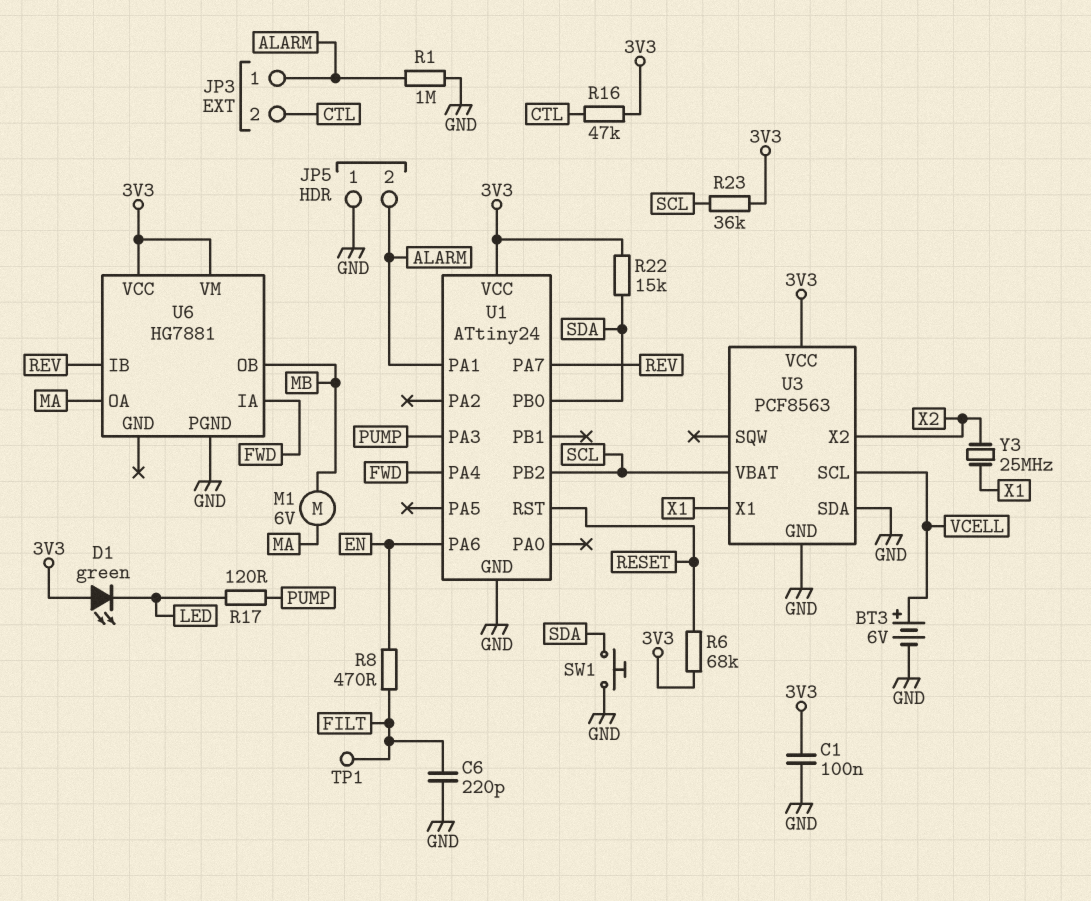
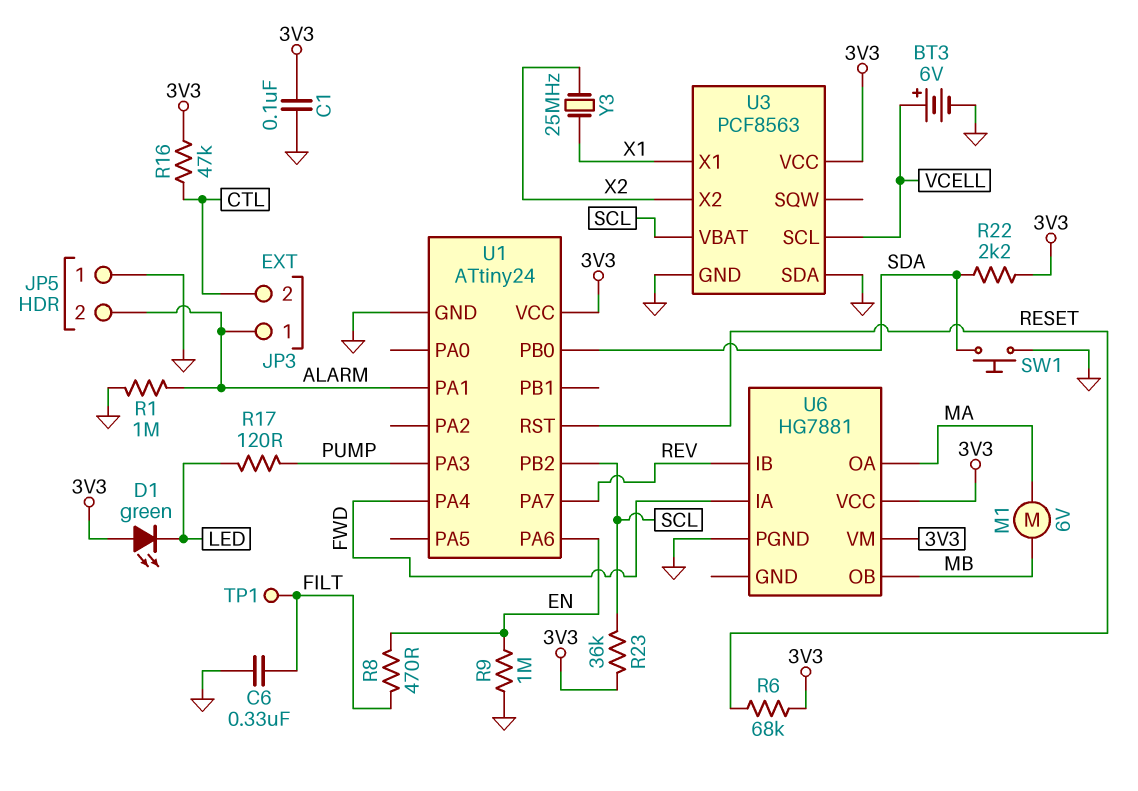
C6: 220pF (FILT, GND) -> 330nF (FILT, GND)
R9: none -> 1M (EN, GND)
R22: 15k (3V3, SDA) -> 2.2k (3V3, SDA)

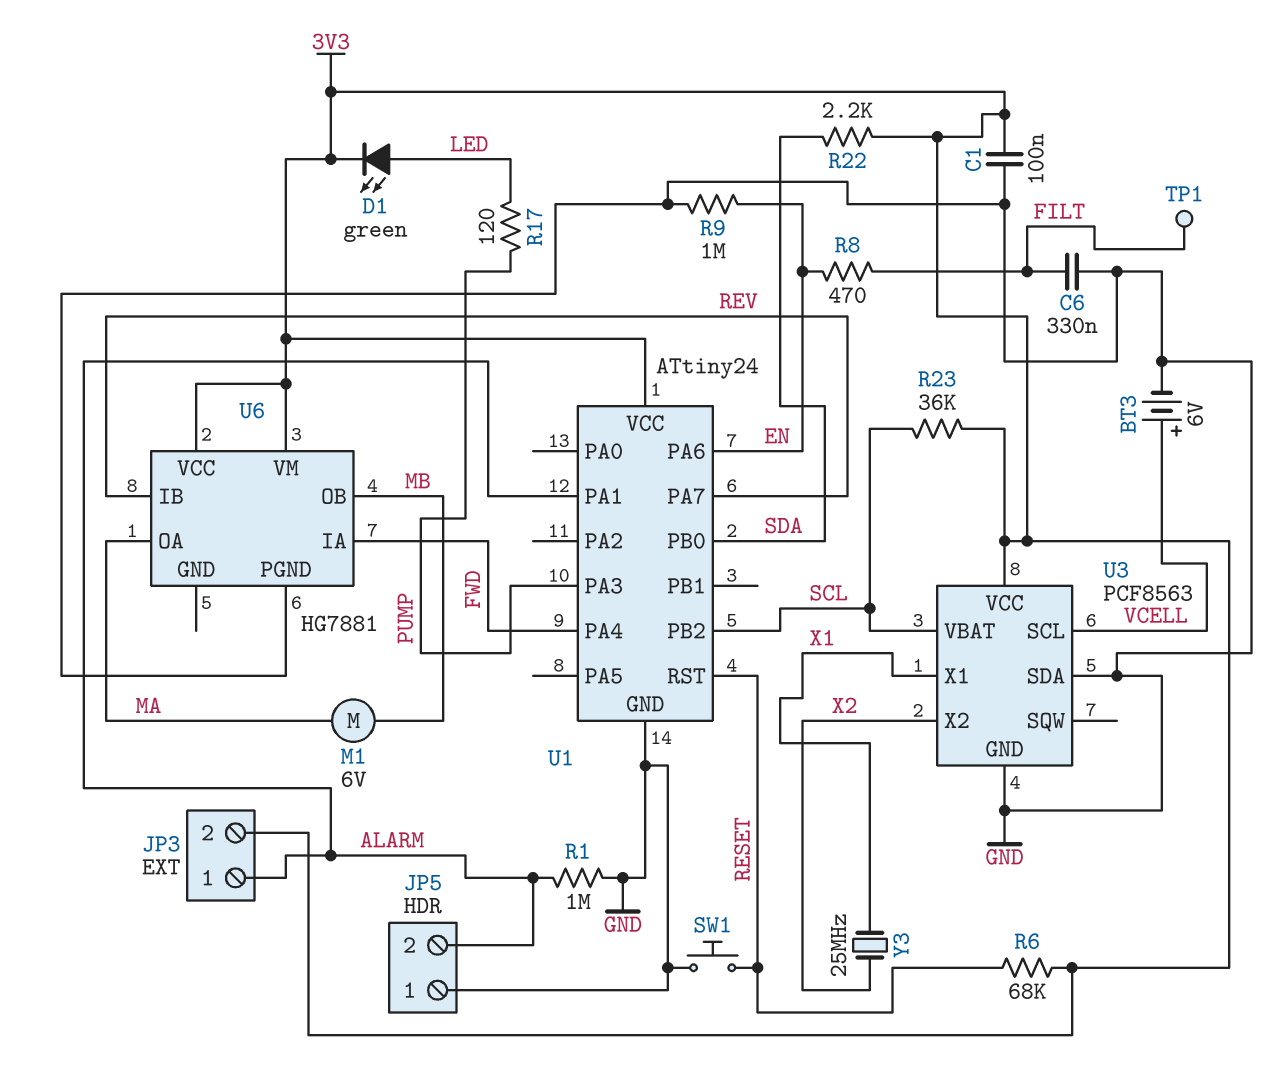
D1: LED green (A 3V3, K LED) -> LED green (A LED, K 3V3)
JP3 pin 2: CTL -> 3V3
R16: 47k (3V3, CTL) -> none
SW1: button (GND, SDA) -> button (GND, RESET)

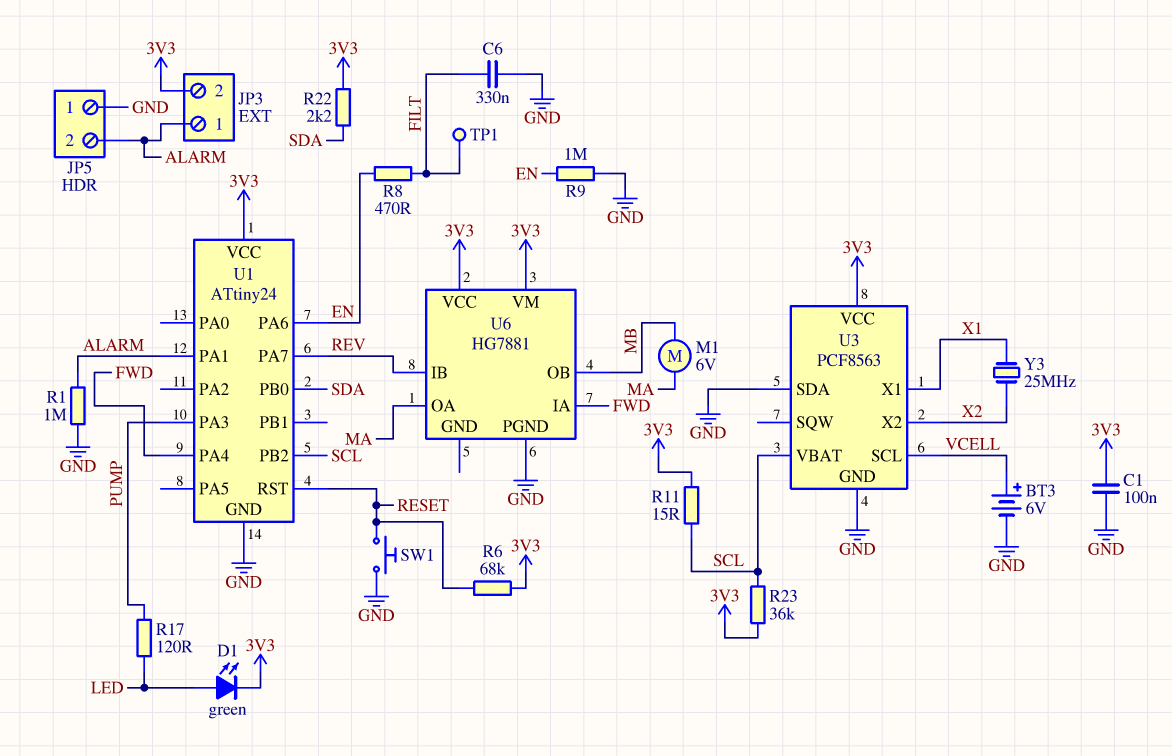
R11: none -> 15 (3V3, SCL)

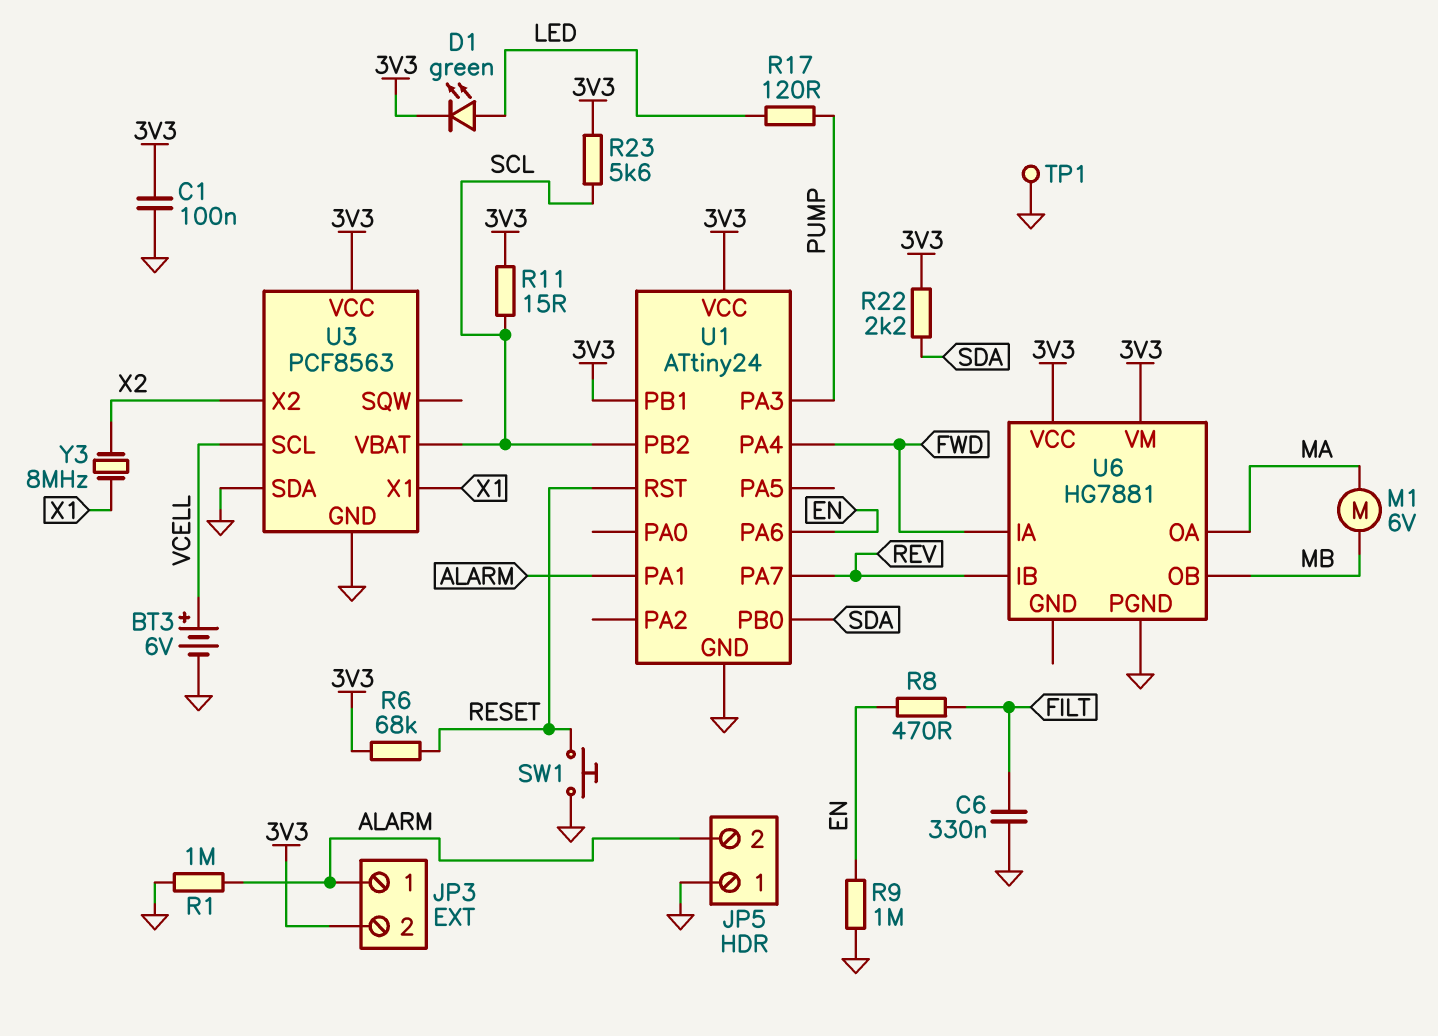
R23: 36k (3V3, SCL) -> 5.6k (3V3, SCL)
TP1: test point (FILT) -> test point (GND)
U1 pin PB1: none -> 3V3
Y3: 25MHz (X1, X2) -> 8MHz (X1, X2)

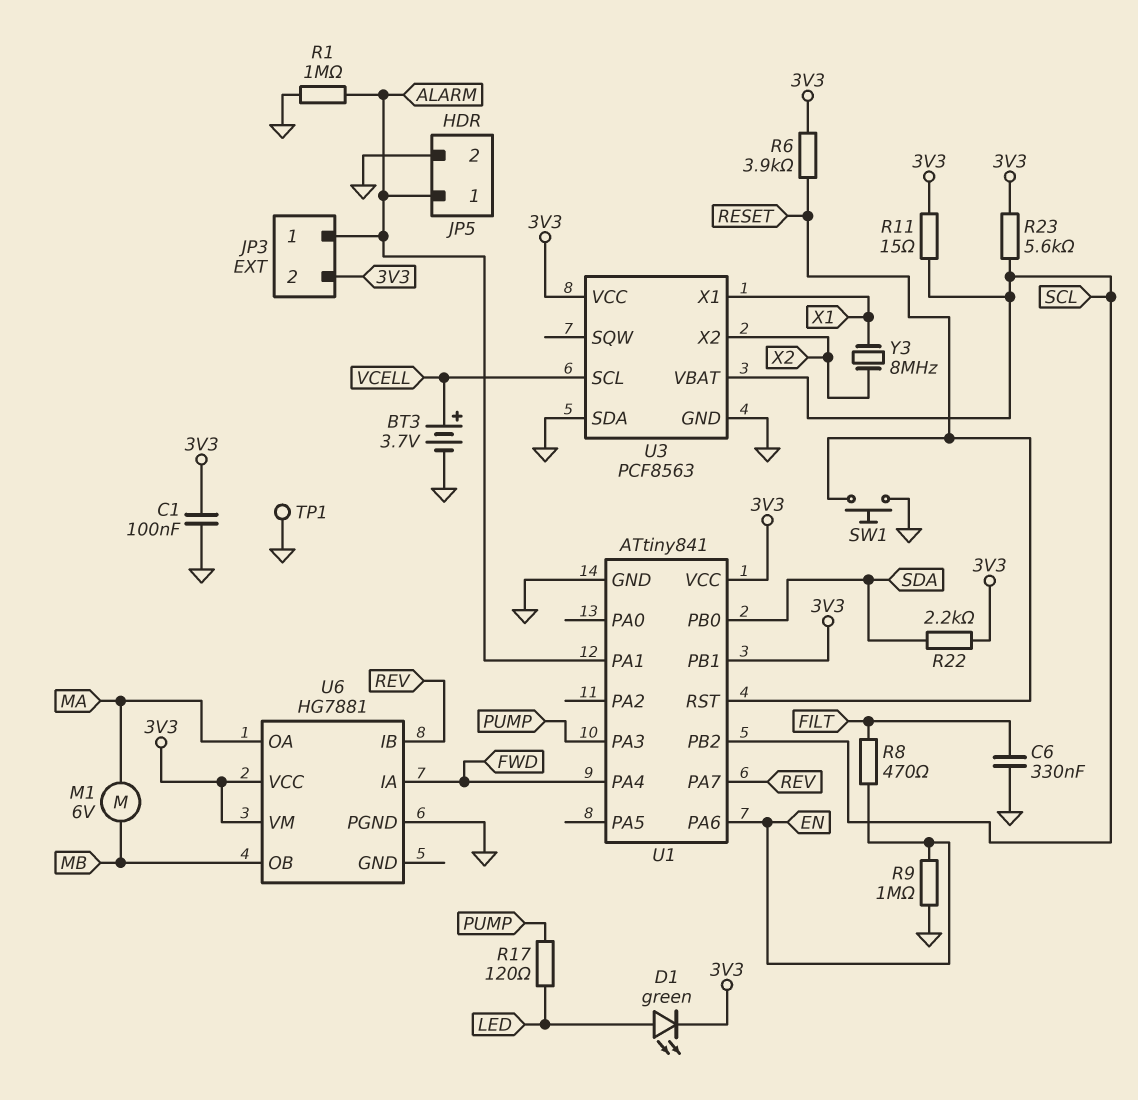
BT3: 6V (plus VCELL, minus GND) -> 3.7V (plus VCELL, minus GND)
JP5 pin 1: GND -> ALARM
JP5 pin 2: ALARM -> GND
R6: 68k (3V3, RESET) -> 3.9k (3V3, RESET)
U1: ATtiny24 -> ATtiny841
+++
Only the lines that contain the string "RESET" are to be copied from the records.

SW1: button (GND, SDA) -> button (GND, RESET)
R6: 68k (3V3, RESET) -> 3.9k (3V3, RESET)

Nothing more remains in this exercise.